Turn every line of the listing below into one string in a JSON list, skipping blank lines. Leave the pictures out of the answer.

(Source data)
════════════════════

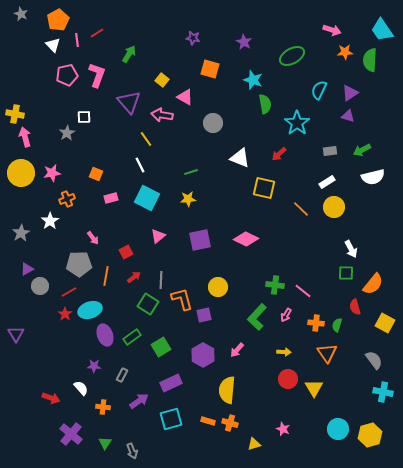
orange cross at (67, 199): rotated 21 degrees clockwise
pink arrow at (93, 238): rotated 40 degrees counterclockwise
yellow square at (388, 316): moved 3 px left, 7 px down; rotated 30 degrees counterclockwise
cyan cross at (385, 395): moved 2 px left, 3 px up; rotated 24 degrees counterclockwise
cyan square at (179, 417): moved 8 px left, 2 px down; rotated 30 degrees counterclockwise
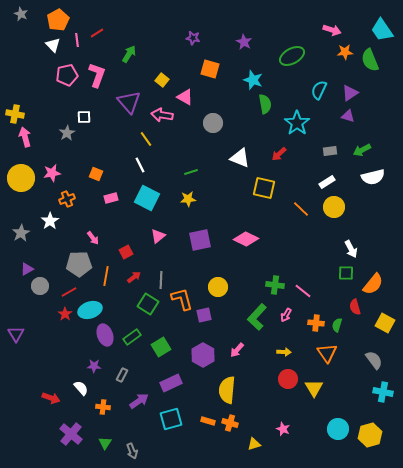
green semicircle at (370, 60): rotated 25 degrees counterclockwise
yellow circle at (21, 173): moved 5 px down
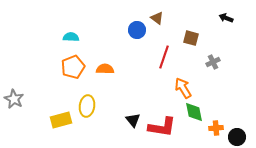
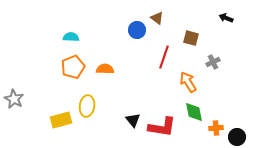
orange arrow: moved 5 px right, 6 px up
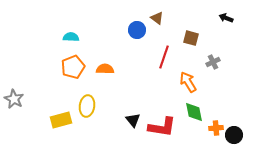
black circle: moved 3 px left, 2 px up
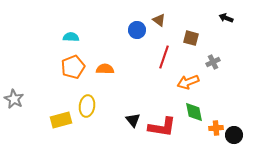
brown triangle: moved 2 px right, 2 px down
orange arrow: rotated 80 degrees counterclockwise
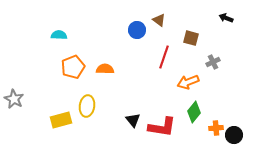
cyan semicircle: moved 12 px left, 2 px up
green diamond: rotated 50 degrees clockwise
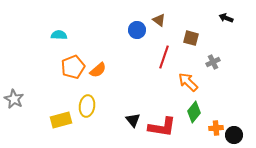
orange semicircle: moved 7 px left, 1 px down; rotated 138 degrees clockwise
orange arrow: rotated 65 degrees clockwise
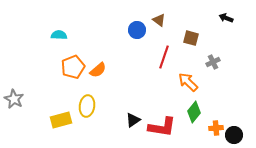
black triangle: rotated 35 degrees clockwise
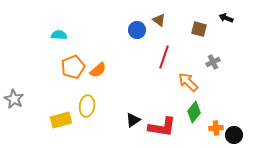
brown square: moved 8 px right, 9 px up
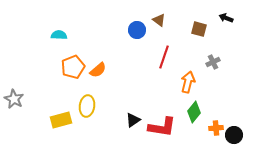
orange arrow: rotated 60 degrees clockwise
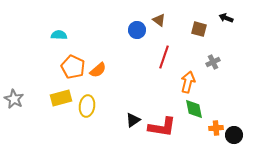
orange pentagon: rotated 25 degrees counterclockwise
green diamond: moved 3 px up; rotated 50 degrees counterclockwise
yellow rectangle: moved 22 px up
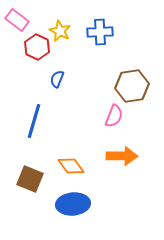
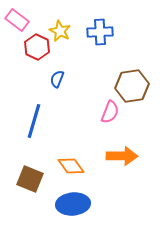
pink semicircle: moved 4 px left, 4 px up
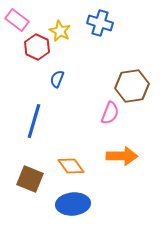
blue cross: moved 9 px up; rotated 20 degrees clockwise
pink semicircle: moved 1 px down
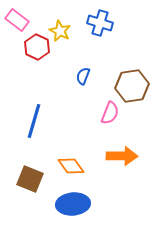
blue semicircle: moved 26 px right, 3 px up
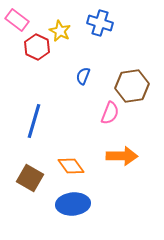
brown square: moved 1 px up; rotated 8 degrees clockwise
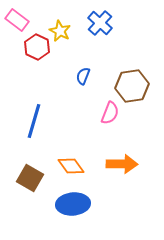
blue cross: rotated 25 degrees clockwise
orange arrow: moved 8 px down
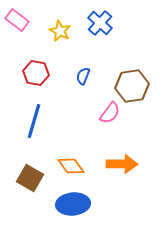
red hexagon: moved 1 px left, 26 px down; rotated 15 degrees counterclockwise
pink semicircle: rotated 15 degrees clockwise
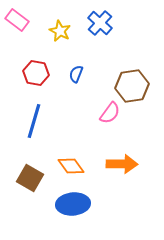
blue semicircle: moved 7 px left, 2 px up
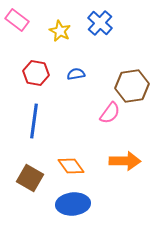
blue semicircle: rotated 60 degrees clockwise
blue line: rotated 8 degrees counterclockwise
orange arrow: moved 3 px right, 3 px up
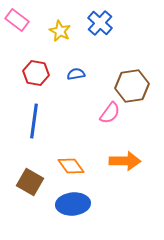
brown square: moved 4 px down
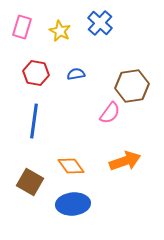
pink rectangle: moved 5 px right, 7 px down; rotated 70 degrees clockwise
orange arrow: rotated 20 degrees counterclockwise
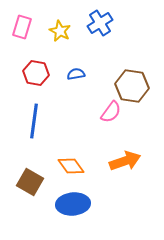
blue cross: rotated 15 degrees clockwise
brown hexagon: rotated 16 degrees clockwise
pink semicircle: moved 1 px right, 1 px up
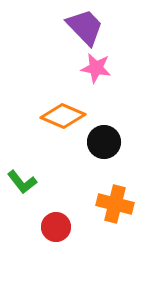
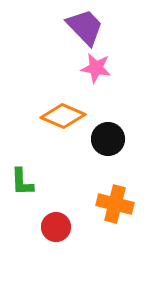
black circle: moved 4 px right, 3 px up
green L-shape: rotated 36 degrees clockwise
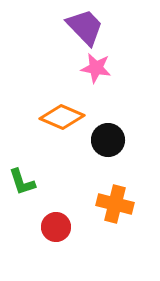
orange diamond: moved 1 px left, 1 px down
black circle: moved 1 px down
green L-shape: rotated 16 degrees counterclockwise
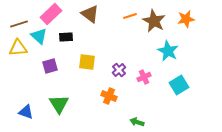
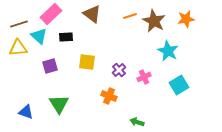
brown triangle: moved 2 px right
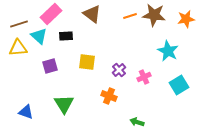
brown star: moved 6 px up; rotated 20 degrees counterclockwise
black rectangle: moved 1 px up
green triangle: moved 5 px right
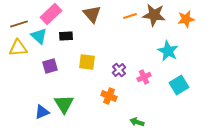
brown triangle: rotated 12 degrees clockwise
blue triangle: moved 16 px right; rotated 42 degrees counterclockwise
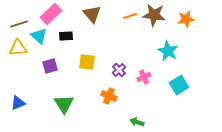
blue triangle: moved 24 px left, 9 px up
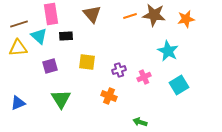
pink rectangle: rotated 55 degrees counterclockwise
purple cross: rotated 24 degrees clockwise
green triangle: moved 3 px left, 5 px up
green arrow: moved 3 px right
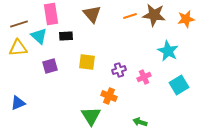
green triangle: moved 30 px right, 17 px down
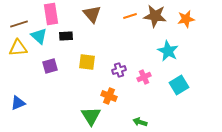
brown star: moved 1 px right, 1 px down
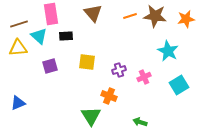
brown triangle: moved 1 px right, 1 px up
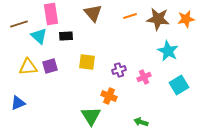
brown star: moved 3 px right, 3 px down
yellow triangle: moved 10 px right, 19 px down
green arrow: moved 1 px right
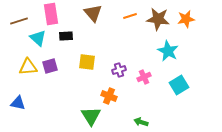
brown line: moved 3 px up
cyan triangle: moved 1 px left, 2 px down
blue triangle: rotated 35 degrees clockwise
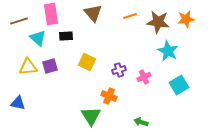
brown star: moved 3 px down
yellow square: rotated 18 degrees clockwise
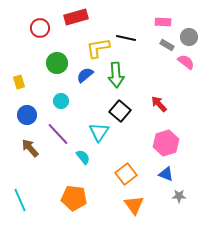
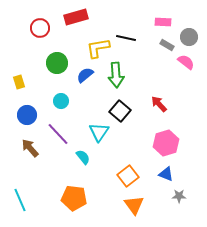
orange square: moved 2 px right, 2 px down
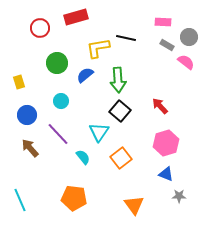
green arrow: moved 2 px right, 5 px down
red arrow: moved 1 px right, 2 px down
orange square: moved 7 px left, 18 px up
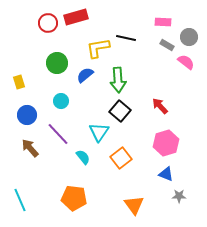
red circle: moved 8 px right, 5 px up
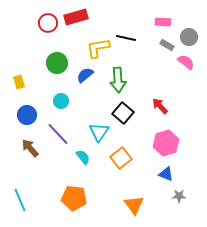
black square: moved 3 px right, 2 px down
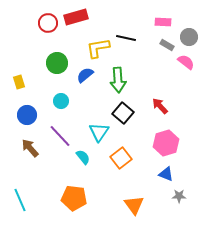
purple line: moved 2 px right, 2 px down
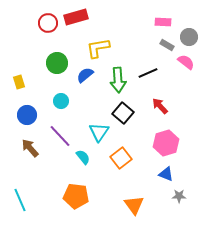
black line: moved 22 px right, 35 px down; rotated 36 degrees counterclockwise
orange pentagon: moved 2 px right, 2 px up
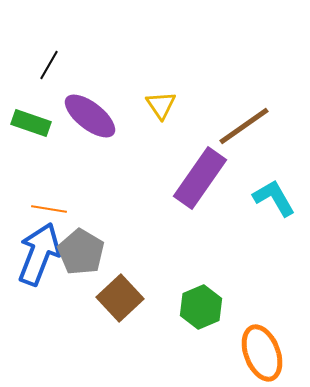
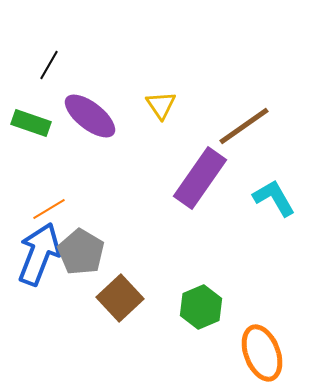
orange line: rotated 40 degrees counterclockwise
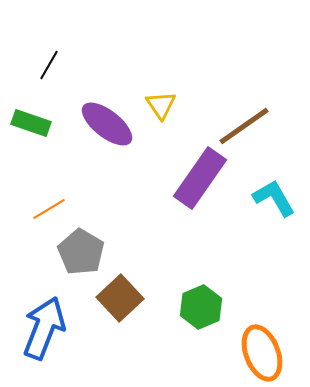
purple ellipse: moved 17 px right, 8 px down
blue arrow: moved 5 px right, 74 px down
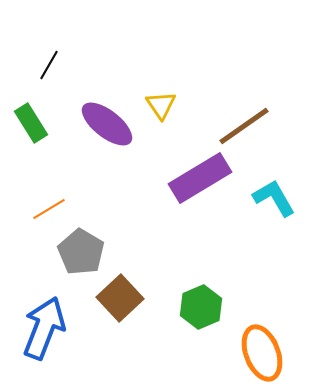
green rectangle: rotated 39 degrees clockwise
purple rectangle: rotated 24 degrees clockwise
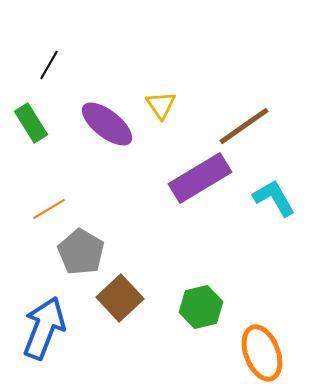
green hexagon: rotated 9 degrees clockwise
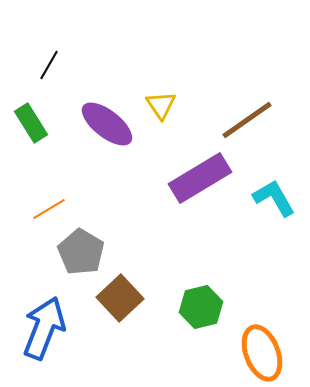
brown line: moved 3 px right, 6 px up
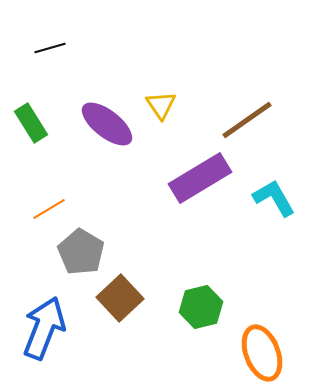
black line: moved 1 px right, 17 px up; rotated 44 degrees clockwise
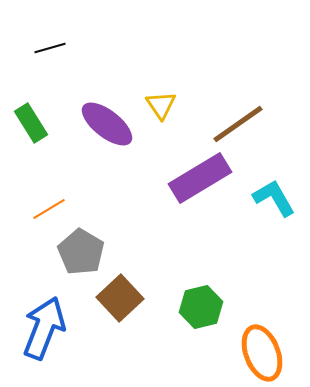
brown line: moved 9 px left, 4 px down
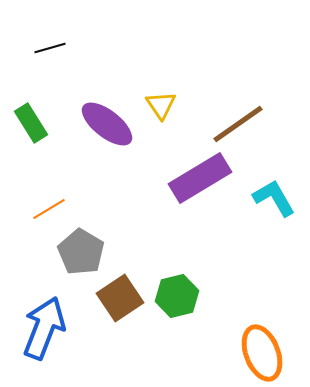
brown square: rotated 9 degrees clockwise
green hexagon: moved 24 px left, 11 px up
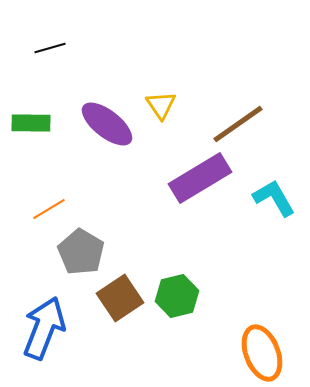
green rectangle: rotated 57 degrees counterclockwise
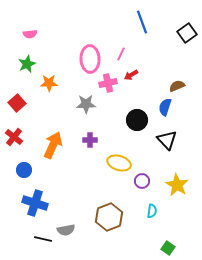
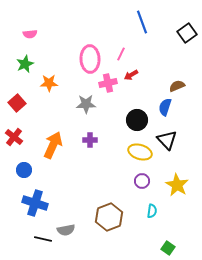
green star: moved 2 px left
yellow ellipse: moved 21 px right, 11 px up
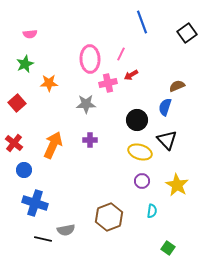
red cross: moved 6 px down
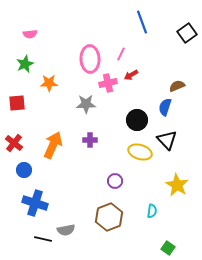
red square: rotated 36 degrees clockwise
purple circle: moved 27 px left
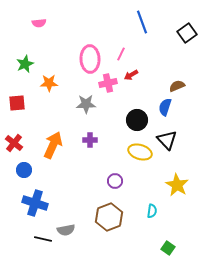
pink semicircle: moved 9 px right, 11 px up
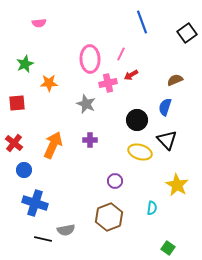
brown semicircle: moved 2 px left, 6 px up
gray star: rotated 24 degrees clockwise
cyan semicircle: moved 3 px up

════════════════════

EXPECTED OUTPUT:
[
  "orange cross at (67, 199): rotated 21 degrees clockwise",
  "pink arrow at (93, 238): rotated 40 degrees counterclockwise",
  "yellow square at (388, 316): moved 3 px left, 7 px down; rotated 30 degrees counterclockwise",
  "cyan cross at (385, 395): moved 2 px left, 3 px up; rotated 24 degrees counterclockwise",
  "cyan square at (179, 417): moved 8 px left, 2 px down; rotated 30 degrees counterclockwise",
  "green semicircle at (370, 60): rotated 25 degrees counterclockwise",
  "yellow circle at (21, 173): moved 5 px down",
  "orange arrow: moved 5 px right, 6 px up",
  "black circle: moved 3 px left, 2 px up",
  "brown triangle: moved 2 px right, 2 px down",
  "orange arrow: rotated 80 degrees counterclockwise",
  "cyan semicircle: moved 12 px left, 2 px up",
  "green diamond: rotated 50 degrees clockwise",
  "orange semicircle: moved 7 px left, 1 px down; rotated 138 degrees clockwise",
  "orange arrow: rotated 65 degrees clockwise",
  "black triangle: rotated 35 degrees clockwise",
  "brown square: moved 8 px right, 9 px up",
  "orange arrow: rotated 60 degrees clockwise",
  "orange pentagon: rotated 25 degrees counterclockwise",
  "green diamond: moved 3 px up; rotated 50 degrees counterclockwise",
  "yellow rectangle: moved 22 px up",
  "pink semicircle: moved 4 px left, 4 px up",
  "blue cross: moved 9 px up; rotated 20 degrees clockwise",
  "pink semicircle: moved 1 px down",
  "blue semicircle: moved 26 px right, 3 px up",
  "brown square: moved 1 px up; rotated 8 degrees clockwise",
  "blue cross: rotated 25 degrees clockwise",
  "orange arrow: moved 8 px down",
  "red hexagon: moved 1 px left, 26 px down; rotated 15 degrees counterclockwise",
  "pink semicircle: rotated 15 degrees clockwise",
  "blue semicircle: moved 7 px left, 2 px up",
  "blue semicircle: rotated 60 degrees clockwise",
  "blue line: rotated 8 degrees counterclockwise",
  "orange arrow: moved 3 px right, 3 px up",
  "brown square: moved 4 px down",
  "pink rectangle: moved 5 px right, 7 px down; rotated 70 degrees clockwise",
  "orange arrow: rotated 20 degrees counterclockwise",
  "blue cross: rotated 15 degrees clockwise",
  "brown hexagon: rotated 16 degrees clockwise",
  "pink semicircle: moved 1 px right, 1 px up",
  "black circle: moved 4 px right, 3 px up",
  "green L-shape: rotated 36 degrees clockwise",
  "orange diamond: moved 1 px left, 1 px down",
  "black circle: moved 1 px down",
  "green L-shape: rotated 16 degrees counterclockwise",
  "brown triangle: moved 2 px right",
  "brown star: moved 6 px up; rotated 20 degrees counterclockwise",
  "black rectangle: moved 1 px up",
  "green triangle: moved 5 px right",
  "brown triangle: rotated 12 degrees clockwise",
  "blue triangle: moved 16 px right; rotated 42 degrees counterclockwise",
  "blue triangle: moved 24 px left, 9 px up",
  "pink rectangle: rotated 55 degrees counterclockwise",
  "purple cross: rotated 24 degrees clockwise",
  "green triangle: moved 3 px left, 5 px up",
  "green arrow: moved 3 px right",
  "green triangle: moved 30 px right, 17 px down",
  "brown star: moved 1 px right, 1 px down",
  "brown triangle: moved 1 px right, 1 px up",
  "brown star: moved 3 px right, 3 px down",
  "yellow triangle: moved 10 px right, 19 px down",
  "green arrow: moved 1 px right",
  "brown line: moved 3 px up",
  "cyan triangle: moved 1 px left, 2 px down",
  "blue triangle: rotated 35 degrees clockwise",
  "brown star: moved 3 px down",
  "yellow square: rotated 18 degrees clockwise",
  "orange square: moved 2 px right, 2 px down",
  "green arrow: moved 2 px right, 5 px down",
  "red arrow: moved 1 px right, 2 px down",
  "orange square: moved 7 px left, 18 px up",
  "red circle: moved 8 px right, 5 px up",
  "black square: moved 3 px right, 2 px down",
  "purple line: moved 2 px right, 2 px down",
  "black line: moved 22 px right, 35 px down; rotated 36 degrees counterclockwise",
  "orange pentagon: moved 2 px right, 2 px up",
  "orange line: rotated 40 degrees counterclockwise",
  "purple ellipse: moved 17 px right, 8 px down",
  "blue arrow: moved 5 px right, 74 px down",
  "green rectangle: rotated 39 degrees clockwise",
  "purple rectangle: rotated 24 degrees clockwise",
  "green hexagon: rotated 9 degrees clockwise",
  "brown line: moved 3 px right, 6 px up",
  "black line: moved 1 px right, 17 px up; rotated 44 degrees clockwise",
  "brown line: moved 9 px left, 4 px down",
  "brown square: rotated 9 degrees clockwise",
  "green hexagon: moved 24 px left, 11 px up",
  "green rectangle: rotated 57 degrees counterclockwise",
  "green star: moved 2 px left",
  "yellow ellipse: moved 21 px right, 11 px up",
  "red cross: moved 6 px down",
  "red square: rotated 36 degrees clockwise",
  "purple circle: moved 27 px left",
  "pink semicircle: moved 9 px right, 11 px up",
  "brown semicircle: moved 2 px left, 6 px up",
  "gray star: rotated 24 degrees clockwise",
  "cyan semicircle: moved 3 px up"
]